**WORK ORDER**
Please give back an exact reproduction of the lines from the one with "R15: none -> 150 (MID2, ZOB)" through the end of the entries below, and no others.

**EXTRACTED ENTRIES**
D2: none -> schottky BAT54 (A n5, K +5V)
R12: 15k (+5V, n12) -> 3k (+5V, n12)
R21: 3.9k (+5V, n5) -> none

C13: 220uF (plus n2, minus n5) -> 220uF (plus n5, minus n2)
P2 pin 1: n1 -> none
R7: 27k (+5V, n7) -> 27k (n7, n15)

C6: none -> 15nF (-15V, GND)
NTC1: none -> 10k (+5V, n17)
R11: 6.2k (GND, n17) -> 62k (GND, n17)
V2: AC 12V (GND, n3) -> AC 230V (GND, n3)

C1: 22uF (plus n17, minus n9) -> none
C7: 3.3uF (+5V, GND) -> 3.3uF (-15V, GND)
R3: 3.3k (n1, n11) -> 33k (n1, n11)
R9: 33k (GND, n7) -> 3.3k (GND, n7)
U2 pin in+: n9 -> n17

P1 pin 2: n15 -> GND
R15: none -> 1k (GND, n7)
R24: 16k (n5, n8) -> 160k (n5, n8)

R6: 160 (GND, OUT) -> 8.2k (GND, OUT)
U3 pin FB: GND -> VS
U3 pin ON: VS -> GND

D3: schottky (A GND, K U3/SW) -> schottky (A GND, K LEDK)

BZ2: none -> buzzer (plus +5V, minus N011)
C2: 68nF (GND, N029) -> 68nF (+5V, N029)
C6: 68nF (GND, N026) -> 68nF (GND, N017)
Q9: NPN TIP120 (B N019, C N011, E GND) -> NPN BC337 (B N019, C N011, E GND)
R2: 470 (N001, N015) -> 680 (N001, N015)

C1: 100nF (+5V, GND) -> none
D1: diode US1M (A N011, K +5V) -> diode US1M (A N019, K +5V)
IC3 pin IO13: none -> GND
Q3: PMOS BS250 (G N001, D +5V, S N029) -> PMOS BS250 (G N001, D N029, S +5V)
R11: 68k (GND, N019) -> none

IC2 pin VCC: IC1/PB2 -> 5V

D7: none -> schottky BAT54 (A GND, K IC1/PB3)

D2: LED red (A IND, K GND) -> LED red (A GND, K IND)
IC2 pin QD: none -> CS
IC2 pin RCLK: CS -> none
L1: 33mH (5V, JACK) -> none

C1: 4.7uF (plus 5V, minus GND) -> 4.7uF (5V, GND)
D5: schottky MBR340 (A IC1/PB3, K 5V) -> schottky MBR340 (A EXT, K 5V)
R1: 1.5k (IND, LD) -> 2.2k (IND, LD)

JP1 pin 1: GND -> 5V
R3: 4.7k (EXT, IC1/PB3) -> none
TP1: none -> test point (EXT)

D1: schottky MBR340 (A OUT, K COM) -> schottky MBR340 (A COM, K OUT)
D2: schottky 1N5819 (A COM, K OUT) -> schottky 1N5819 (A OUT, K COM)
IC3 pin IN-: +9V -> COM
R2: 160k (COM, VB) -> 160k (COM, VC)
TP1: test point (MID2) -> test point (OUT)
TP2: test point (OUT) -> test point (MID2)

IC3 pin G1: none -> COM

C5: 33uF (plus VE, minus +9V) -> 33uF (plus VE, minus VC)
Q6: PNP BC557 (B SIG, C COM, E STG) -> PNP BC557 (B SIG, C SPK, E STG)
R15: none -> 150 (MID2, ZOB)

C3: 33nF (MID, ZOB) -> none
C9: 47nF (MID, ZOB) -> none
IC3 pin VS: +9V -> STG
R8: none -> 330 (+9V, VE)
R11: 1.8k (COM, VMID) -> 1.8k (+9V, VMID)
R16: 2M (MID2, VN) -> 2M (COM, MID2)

**EXERCISE RESPONSE**
R15: none -> 150 (MID2, ZOB)

C3: 33nF (MID, ZOB) -> none
C9: 47nF (MID, ZOB) -> none
IC3 pin VS: +9V -> STG
R8: none -> 330 (+9V, VE)
R11: 1.8k (COM, VMID) -> 1.8k (+9V, VMID)
R16: 2M (MID2, VN) -> 2M (COM, MID2)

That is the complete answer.